■ ABOUT THIS TASK ■
Every line below that holds "blue" must be copied.

■ PROVIDED ENTRIES ■
_ _ _

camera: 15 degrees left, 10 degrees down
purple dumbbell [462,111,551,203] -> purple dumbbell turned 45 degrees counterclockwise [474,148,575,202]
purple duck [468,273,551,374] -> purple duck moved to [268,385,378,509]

_ _ _

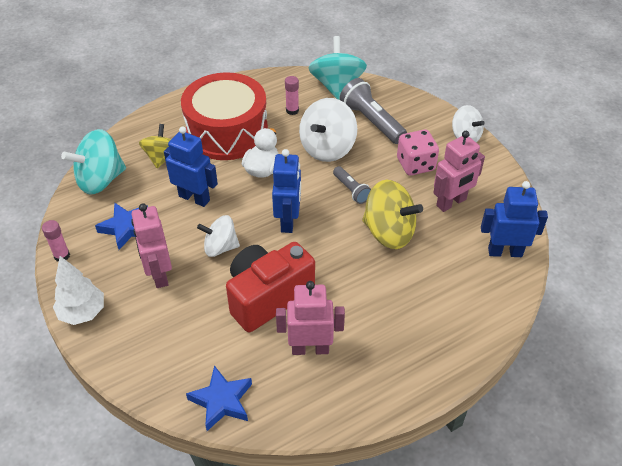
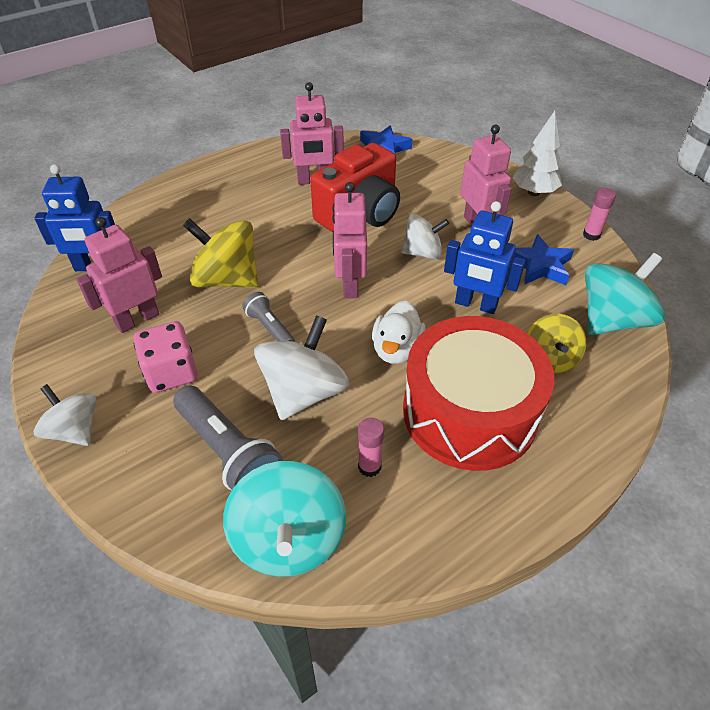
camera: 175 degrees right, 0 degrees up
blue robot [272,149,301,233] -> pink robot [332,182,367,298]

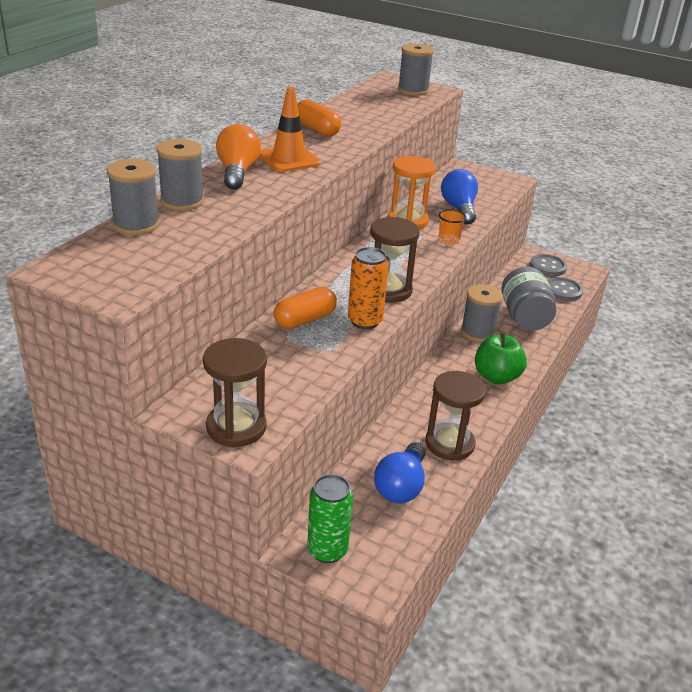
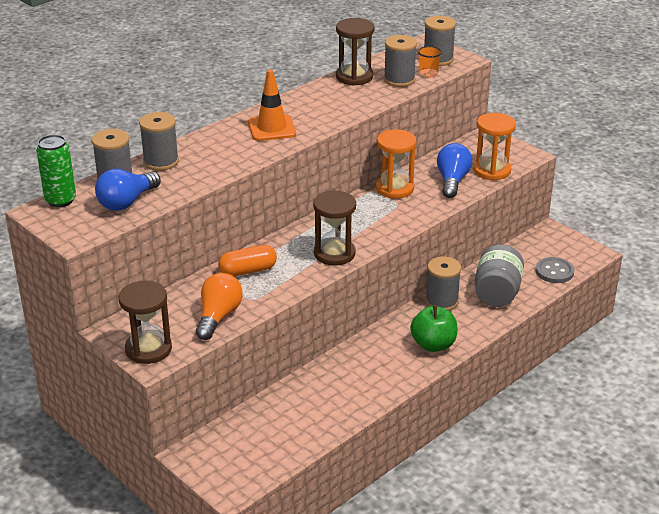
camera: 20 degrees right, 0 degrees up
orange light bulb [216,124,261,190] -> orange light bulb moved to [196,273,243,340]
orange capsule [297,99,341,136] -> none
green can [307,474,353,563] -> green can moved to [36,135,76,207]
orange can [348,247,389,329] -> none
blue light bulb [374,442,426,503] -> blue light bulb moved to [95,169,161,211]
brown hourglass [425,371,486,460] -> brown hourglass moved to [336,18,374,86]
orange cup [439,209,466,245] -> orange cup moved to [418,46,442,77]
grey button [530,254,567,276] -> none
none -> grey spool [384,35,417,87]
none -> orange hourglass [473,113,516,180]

_ _ _

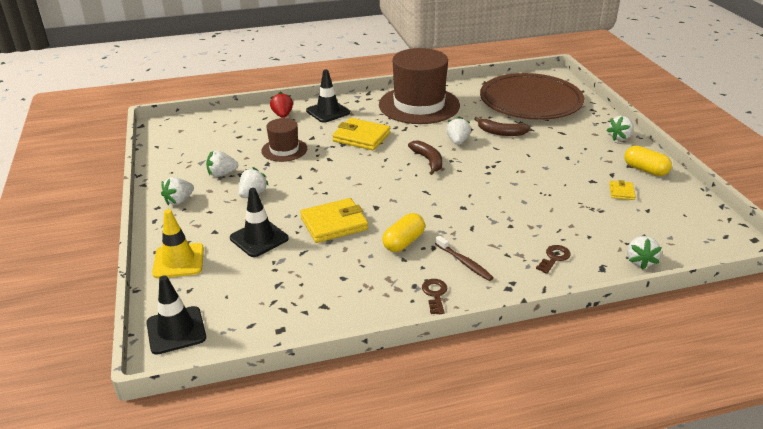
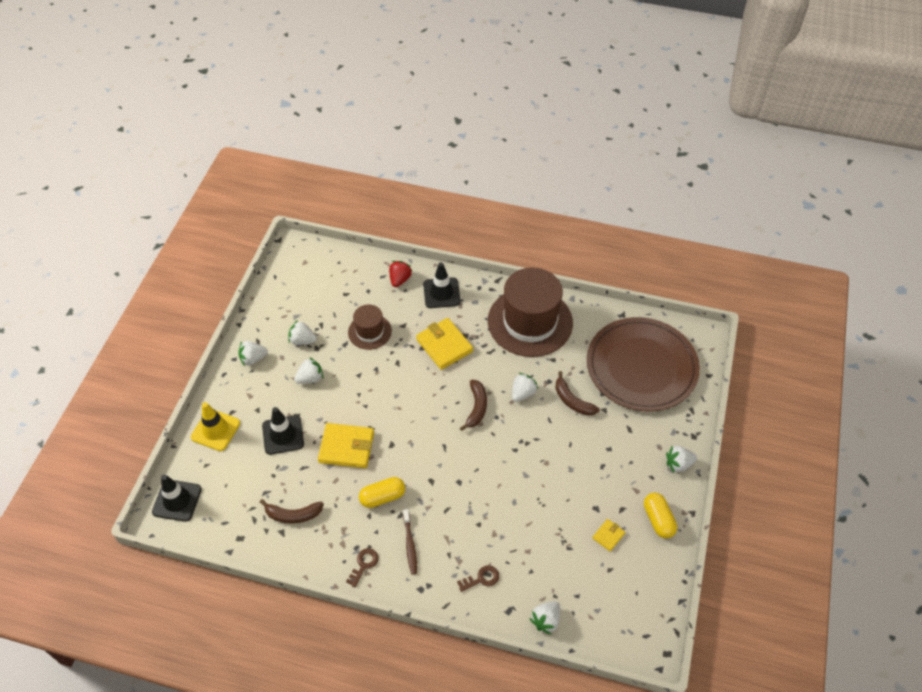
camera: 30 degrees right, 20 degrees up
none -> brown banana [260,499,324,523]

_ _ _

■ SOLUTION TO THE EXERCISE ■
blue robot [272,149,301,233] -> pink robot [332,182,367,298]
blue light bulb [374,442,426,503] -> blue light bulb moved to [95,169,161,211]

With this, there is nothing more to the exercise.